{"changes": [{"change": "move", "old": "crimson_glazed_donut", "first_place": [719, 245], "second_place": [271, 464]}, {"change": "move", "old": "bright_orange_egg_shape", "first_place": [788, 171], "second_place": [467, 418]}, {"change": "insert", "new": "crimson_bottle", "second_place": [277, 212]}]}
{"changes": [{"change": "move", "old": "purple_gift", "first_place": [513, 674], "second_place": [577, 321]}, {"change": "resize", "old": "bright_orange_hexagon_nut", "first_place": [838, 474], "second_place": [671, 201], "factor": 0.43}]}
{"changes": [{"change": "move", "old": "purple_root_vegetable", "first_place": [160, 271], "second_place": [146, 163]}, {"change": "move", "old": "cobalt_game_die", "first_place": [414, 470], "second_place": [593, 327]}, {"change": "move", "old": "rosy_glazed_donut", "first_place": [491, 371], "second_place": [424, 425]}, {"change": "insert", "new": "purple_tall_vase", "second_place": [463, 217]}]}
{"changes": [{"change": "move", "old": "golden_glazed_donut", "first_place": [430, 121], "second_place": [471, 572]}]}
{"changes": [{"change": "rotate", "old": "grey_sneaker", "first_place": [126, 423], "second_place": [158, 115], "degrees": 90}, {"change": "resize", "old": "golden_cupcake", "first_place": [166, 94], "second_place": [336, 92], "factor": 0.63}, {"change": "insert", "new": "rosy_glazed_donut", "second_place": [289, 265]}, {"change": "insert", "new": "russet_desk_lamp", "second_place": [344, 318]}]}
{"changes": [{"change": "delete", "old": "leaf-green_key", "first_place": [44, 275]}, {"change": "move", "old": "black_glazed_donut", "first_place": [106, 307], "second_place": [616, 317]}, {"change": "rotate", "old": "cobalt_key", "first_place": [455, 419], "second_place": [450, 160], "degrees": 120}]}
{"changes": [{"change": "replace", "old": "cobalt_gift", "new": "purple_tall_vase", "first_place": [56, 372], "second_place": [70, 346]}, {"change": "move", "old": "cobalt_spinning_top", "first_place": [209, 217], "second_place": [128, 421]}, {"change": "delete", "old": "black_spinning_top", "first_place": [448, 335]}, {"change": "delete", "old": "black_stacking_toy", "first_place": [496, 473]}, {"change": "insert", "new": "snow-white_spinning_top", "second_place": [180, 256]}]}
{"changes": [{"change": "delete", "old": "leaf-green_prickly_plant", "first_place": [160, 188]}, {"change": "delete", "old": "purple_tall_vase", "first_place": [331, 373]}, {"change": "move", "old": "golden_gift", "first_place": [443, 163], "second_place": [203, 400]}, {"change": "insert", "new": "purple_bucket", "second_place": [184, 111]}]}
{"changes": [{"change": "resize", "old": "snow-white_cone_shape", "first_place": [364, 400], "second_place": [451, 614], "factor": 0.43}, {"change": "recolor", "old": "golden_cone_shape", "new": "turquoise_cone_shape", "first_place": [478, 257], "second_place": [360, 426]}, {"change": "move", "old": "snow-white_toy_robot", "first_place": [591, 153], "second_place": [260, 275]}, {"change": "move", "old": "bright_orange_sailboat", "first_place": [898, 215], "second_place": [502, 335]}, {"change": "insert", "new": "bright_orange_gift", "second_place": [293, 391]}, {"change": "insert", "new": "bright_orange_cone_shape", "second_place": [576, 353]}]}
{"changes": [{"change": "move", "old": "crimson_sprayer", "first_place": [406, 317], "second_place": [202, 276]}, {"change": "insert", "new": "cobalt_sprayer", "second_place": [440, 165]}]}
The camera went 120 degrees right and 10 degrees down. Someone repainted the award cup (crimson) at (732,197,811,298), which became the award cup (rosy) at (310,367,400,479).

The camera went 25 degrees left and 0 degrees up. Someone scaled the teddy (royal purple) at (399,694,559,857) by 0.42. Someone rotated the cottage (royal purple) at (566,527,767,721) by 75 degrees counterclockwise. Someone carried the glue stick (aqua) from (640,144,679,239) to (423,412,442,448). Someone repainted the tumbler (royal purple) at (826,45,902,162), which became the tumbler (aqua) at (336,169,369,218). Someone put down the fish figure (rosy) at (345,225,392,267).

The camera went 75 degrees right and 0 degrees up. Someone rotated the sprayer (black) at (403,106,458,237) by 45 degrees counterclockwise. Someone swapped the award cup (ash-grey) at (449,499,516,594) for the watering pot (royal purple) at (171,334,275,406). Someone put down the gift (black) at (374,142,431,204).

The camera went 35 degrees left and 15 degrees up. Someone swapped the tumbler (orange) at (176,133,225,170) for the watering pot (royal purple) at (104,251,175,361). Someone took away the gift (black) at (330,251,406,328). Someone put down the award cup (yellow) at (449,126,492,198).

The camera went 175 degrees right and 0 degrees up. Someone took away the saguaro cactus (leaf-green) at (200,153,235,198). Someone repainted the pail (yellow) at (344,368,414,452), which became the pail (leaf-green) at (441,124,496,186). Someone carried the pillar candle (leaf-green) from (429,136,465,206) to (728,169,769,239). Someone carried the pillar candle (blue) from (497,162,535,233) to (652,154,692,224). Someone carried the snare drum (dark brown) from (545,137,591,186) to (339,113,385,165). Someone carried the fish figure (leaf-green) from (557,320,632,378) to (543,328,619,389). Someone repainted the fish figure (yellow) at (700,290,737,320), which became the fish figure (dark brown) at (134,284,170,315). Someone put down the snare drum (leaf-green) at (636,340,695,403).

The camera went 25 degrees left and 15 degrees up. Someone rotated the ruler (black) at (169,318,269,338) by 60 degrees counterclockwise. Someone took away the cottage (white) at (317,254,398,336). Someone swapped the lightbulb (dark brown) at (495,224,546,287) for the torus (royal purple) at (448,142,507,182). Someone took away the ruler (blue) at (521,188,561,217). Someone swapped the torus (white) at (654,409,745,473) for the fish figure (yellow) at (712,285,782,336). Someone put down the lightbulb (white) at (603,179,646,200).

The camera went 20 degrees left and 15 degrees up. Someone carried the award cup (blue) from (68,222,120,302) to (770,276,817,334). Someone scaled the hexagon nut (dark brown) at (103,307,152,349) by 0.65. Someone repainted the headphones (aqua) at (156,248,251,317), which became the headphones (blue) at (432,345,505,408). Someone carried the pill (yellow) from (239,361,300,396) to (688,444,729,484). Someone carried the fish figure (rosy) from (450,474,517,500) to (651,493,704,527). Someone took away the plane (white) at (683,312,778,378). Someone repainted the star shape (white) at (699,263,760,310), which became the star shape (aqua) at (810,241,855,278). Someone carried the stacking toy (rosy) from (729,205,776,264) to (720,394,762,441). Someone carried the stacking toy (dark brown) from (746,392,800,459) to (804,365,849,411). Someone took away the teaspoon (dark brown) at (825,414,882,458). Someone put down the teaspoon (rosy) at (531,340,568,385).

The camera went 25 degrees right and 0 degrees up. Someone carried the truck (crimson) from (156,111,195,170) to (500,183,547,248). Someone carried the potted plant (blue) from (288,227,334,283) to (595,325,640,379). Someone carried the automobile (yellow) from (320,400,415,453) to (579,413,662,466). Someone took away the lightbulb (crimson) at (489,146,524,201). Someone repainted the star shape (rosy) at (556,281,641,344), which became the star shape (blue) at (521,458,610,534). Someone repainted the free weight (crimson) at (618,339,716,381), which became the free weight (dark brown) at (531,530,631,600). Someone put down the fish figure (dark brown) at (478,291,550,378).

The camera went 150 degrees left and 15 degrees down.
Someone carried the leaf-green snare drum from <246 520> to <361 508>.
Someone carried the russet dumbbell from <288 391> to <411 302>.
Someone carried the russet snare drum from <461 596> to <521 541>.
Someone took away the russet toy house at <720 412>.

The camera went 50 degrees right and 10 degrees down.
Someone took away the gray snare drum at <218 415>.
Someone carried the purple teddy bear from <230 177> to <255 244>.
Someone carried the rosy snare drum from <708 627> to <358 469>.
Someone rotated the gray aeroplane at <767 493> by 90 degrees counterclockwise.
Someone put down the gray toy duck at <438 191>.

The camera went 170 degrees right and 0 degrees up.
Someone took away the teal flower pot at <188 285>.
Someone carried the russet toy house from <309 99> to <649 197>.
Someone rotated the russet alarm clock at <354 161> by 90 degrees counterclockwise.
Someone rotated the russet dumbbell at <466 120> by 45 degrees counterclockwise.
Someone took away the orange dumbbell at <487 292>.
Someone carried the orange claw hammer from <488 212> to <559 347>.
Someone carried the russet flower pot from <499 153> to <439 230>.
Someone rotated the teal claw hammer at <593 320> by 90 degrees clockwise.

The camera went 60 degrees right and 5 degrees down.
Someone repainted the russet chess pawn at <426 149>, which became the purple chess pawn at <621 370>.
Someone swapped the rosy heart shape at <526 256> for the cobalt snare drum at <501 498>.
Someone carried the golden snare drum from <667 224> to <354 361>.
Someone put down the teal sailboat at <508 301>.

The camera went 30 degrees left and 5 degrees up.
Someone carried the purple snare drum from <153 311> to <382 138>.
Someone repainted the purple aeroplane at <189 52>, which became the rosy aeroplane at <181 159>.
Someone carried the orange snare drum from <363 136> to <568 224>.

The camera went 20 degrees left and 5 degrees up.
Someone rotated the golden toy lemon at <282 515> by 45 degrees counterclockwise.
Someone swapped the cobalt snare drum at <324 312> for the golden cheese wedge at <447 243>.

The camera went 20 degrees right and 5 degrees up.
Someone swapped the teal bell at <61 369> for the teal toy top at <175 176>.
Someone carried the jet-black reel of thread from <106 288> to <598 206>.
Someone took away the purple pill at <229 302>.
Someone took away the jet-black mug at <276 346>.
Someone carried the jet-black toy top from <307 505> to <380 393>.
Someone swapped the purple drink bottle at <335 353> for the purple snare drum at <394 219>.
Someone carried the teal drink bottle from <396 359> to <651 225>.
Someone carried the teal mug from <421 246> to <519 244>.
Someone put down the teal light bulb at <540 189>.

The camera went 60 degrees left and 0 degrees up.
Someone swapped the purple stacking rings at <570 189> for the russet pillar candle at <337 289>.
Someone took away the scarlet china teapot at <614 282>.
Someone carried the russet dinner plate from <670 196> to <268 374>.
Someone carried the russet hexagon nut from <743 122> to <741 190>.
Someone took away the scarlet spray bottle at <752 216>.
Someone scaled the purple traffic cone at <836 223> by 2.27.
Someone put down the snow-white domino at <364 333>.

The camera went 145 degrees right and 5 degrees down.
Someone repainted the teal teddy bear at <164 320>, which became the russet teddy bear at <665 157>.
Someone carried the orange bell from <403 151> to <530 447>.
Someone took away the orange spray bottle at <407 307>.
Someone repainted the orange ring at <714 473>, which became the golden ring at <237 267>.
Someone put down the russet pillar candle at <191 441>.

:: Required action ::
Lines that hold "tumbler" are the ones to copy, so pick each out from the data.

:: Finished task ::
The camera went 25 degrees left and 0 degrees up. Someone scaled the teddy (royal purple) at (399,694,559,857) by 0.42. Someone rotated the cottage (royal purple) at (566,527,767,721) by 75 degrees counterclockwise. Someone carried the glue stick (aqua) from (640,144,679,239) to (423,412,442,448). Someone repainted the tumbler (royal purple) at (826,45,902,162), which became the tumbler (aqua) at (336,169,369,218). Someone put down the fish figure (rosy) at (345,225,392,267).
The camera went 35 degrees left and 15 degrees up. Someone swapped the tumbler (orange) at (176,133,225,170) for the watering pot (royal purple) at (104,251,175,361). Someone took away the gift (black) at (330,251,406,328). Someone put down the award cup (yellow) at (449,126,492,198).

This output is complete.